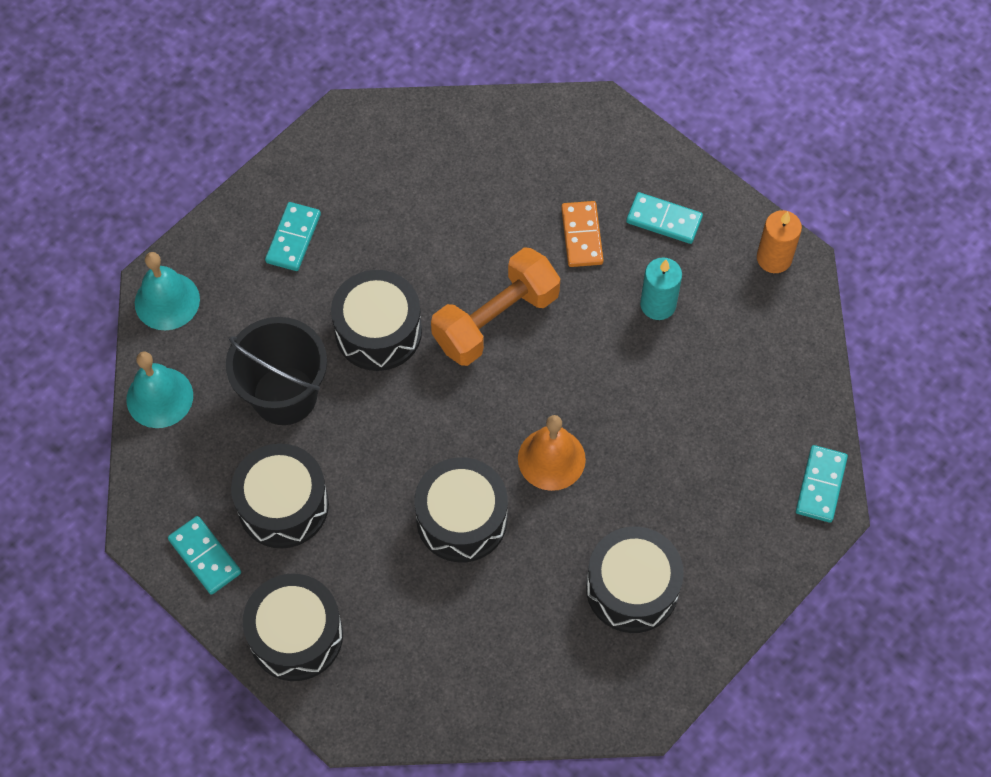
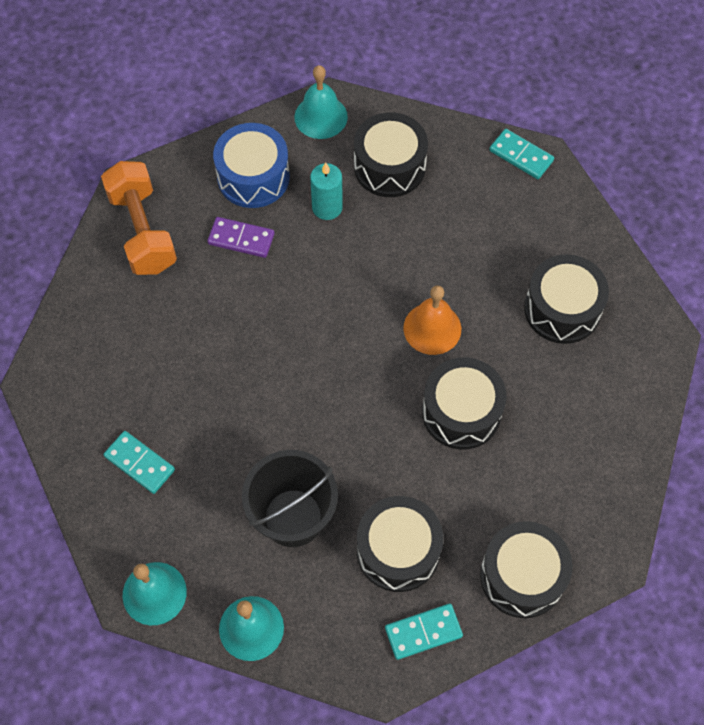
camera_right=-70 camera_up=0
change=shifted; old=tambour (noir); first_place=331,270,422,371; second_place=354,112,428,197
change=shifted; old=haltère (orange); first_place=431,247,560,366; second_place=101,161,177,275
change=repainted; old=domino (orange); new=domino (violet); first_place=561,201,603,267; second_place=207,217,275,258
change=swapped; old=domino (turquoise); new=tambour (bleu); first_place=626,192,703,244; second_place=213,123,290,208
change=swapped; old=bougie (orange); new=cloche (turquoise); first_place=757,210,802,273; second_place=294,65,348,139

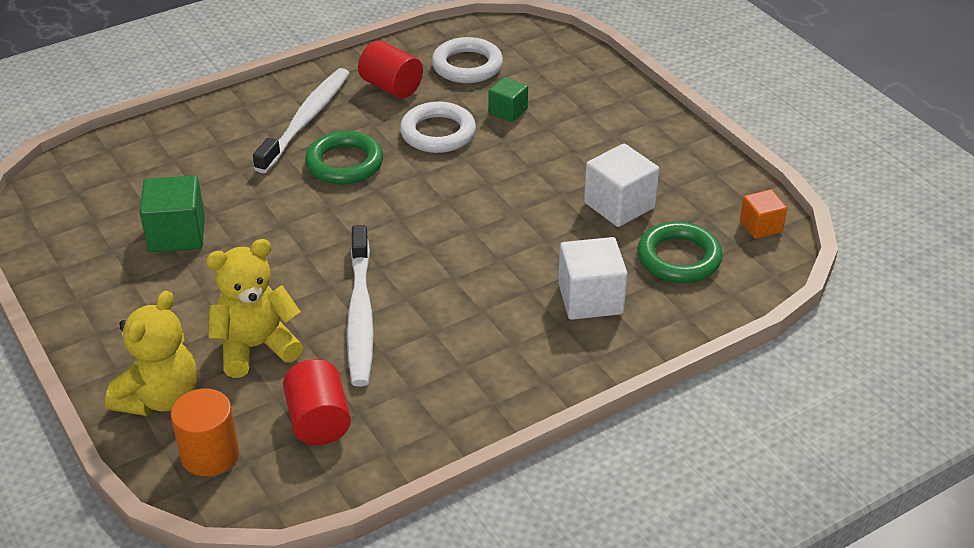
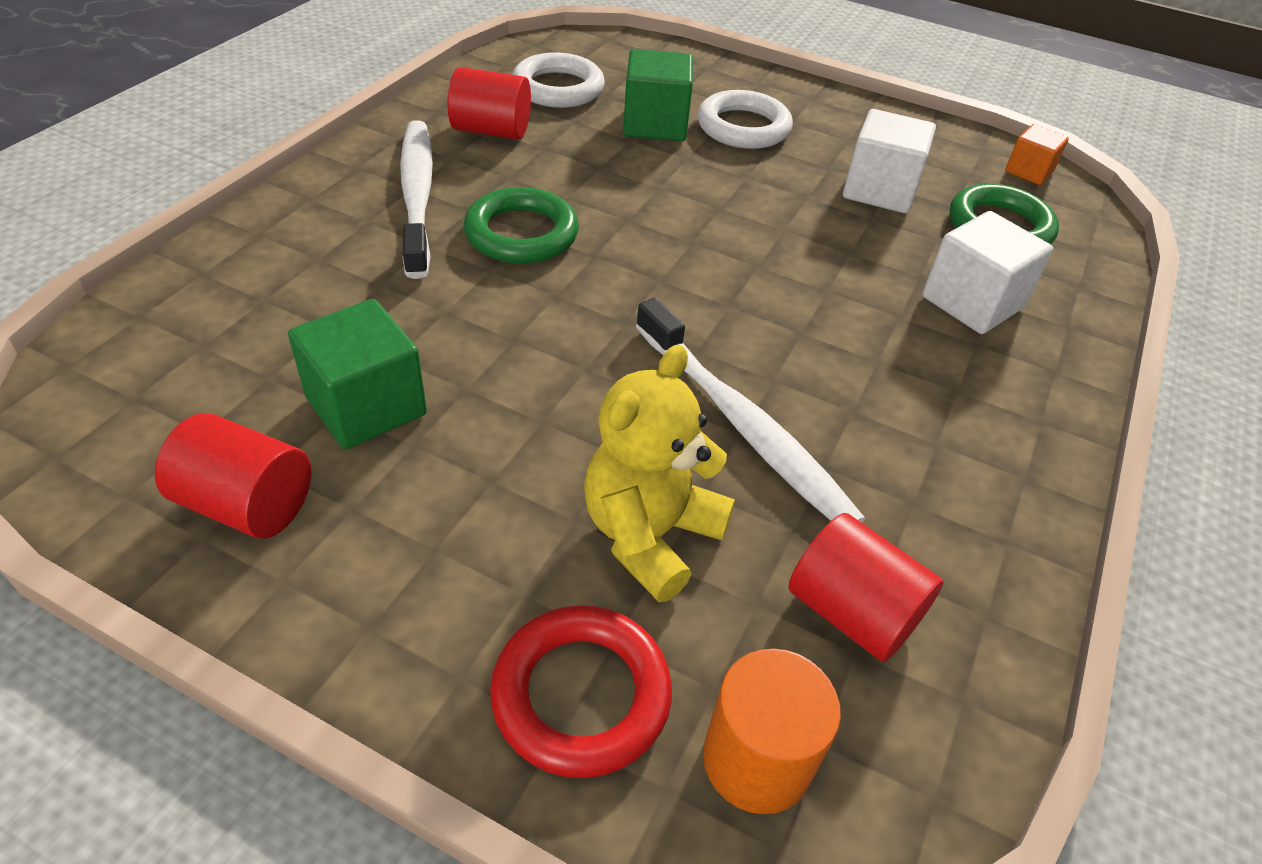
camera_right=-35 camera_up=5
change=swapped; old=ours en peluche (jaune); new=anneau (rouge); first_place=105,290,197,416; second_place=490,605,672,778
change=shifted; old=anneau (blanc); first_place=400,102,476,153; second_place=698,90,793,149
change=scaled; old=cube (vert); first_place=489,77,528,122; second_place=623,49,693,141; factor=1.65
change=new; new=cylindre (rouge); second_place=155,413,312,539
--
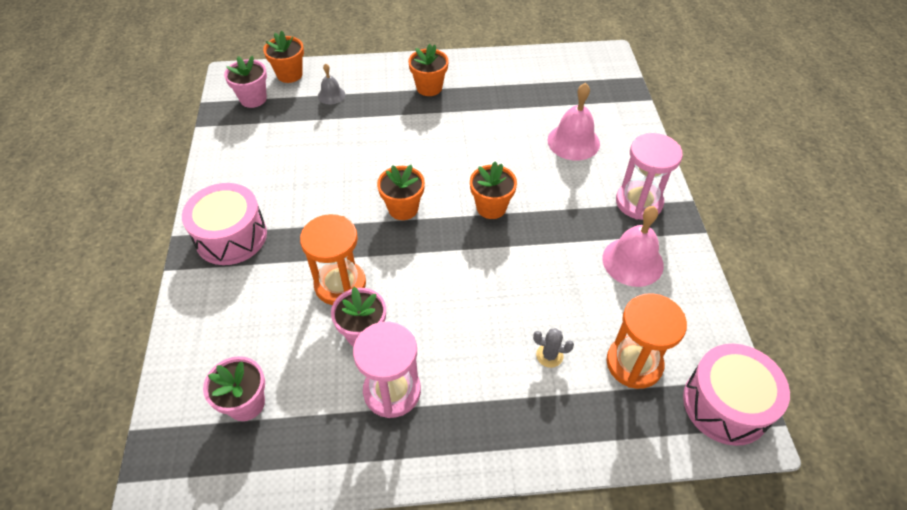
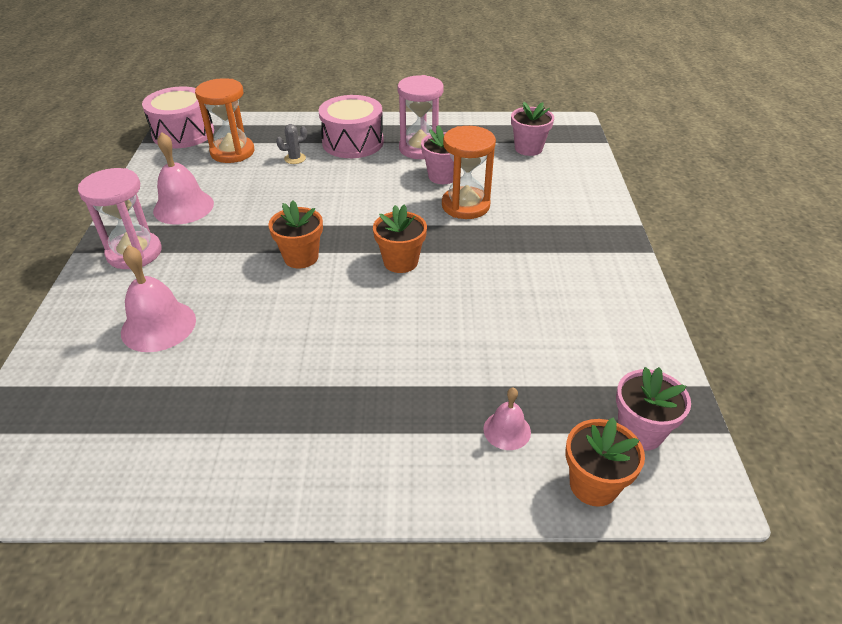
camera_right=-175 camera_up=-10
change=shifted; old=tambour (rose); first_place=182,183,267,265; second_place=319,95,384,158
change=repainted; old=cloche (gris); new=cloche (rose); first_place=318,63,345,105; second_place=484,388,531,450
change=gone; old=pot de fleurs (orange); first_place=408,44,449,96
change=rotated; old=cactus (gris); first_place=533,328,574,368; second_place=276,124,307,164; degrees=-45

» Exercise
Report the number of lines in the listing above that include the word "domino", and nothing else.

» Answer area
2